# INFORMATION SHOWN
=== Section Start ===

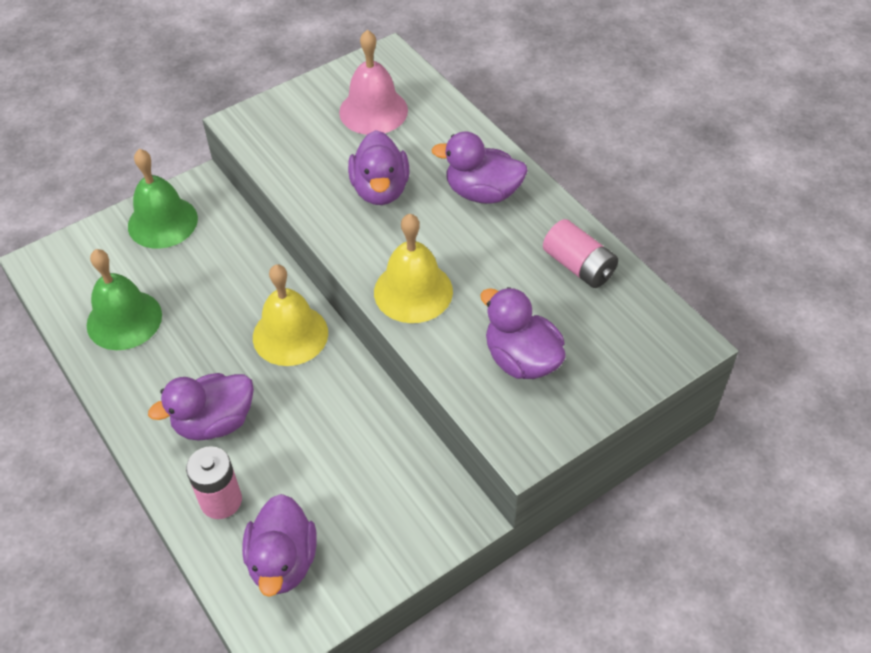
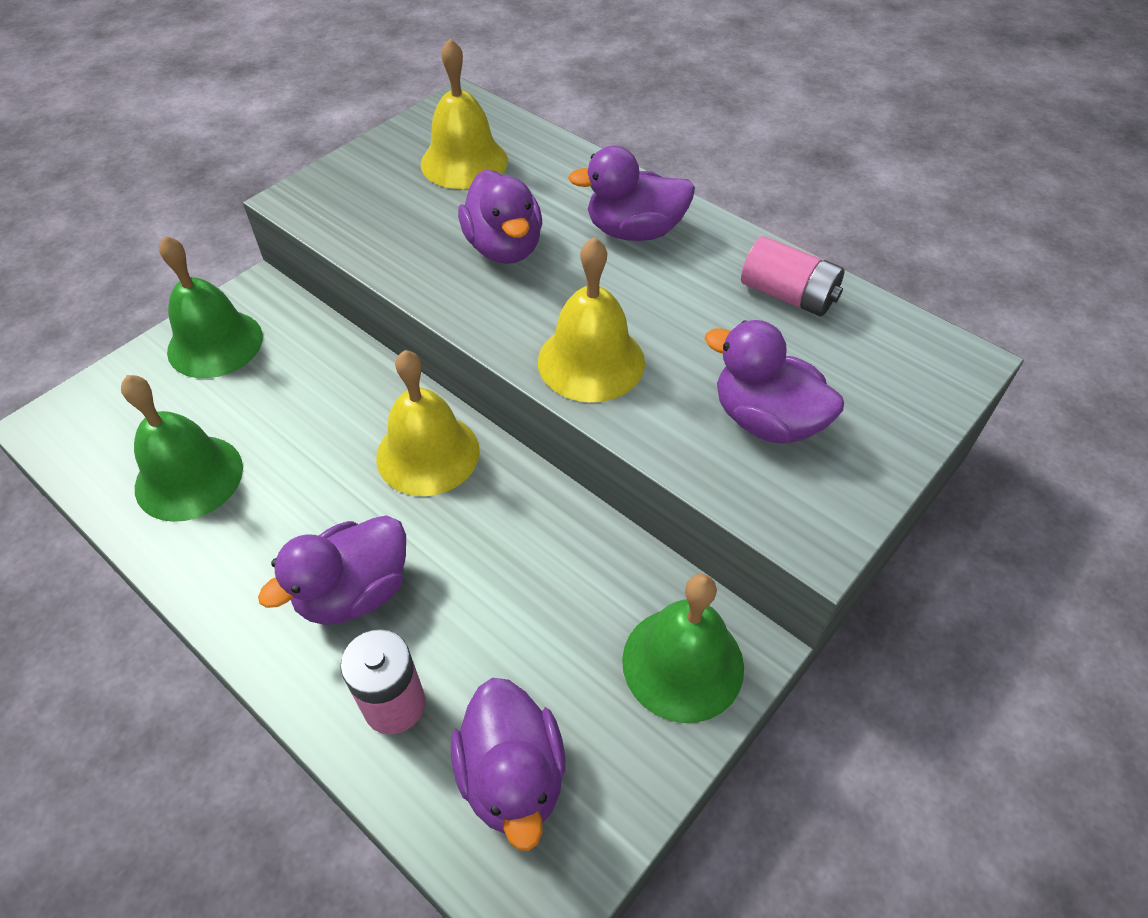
camera: 15 degrees left, 0 degrees up
(373, 111) = (464, 162): pink bell -> yellow bell
(419, 517) = (683, 663): none -> green bell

=== Section End ===

# TRY IT
Repeat the data exactly, excluding the pictures.

# RESPONSE
camera: 15 degrees left, 0 degrees up
(373, 111) = (464, 162): pink bell -> yellow bell
(419, 517) = (683, 663): none -> green bell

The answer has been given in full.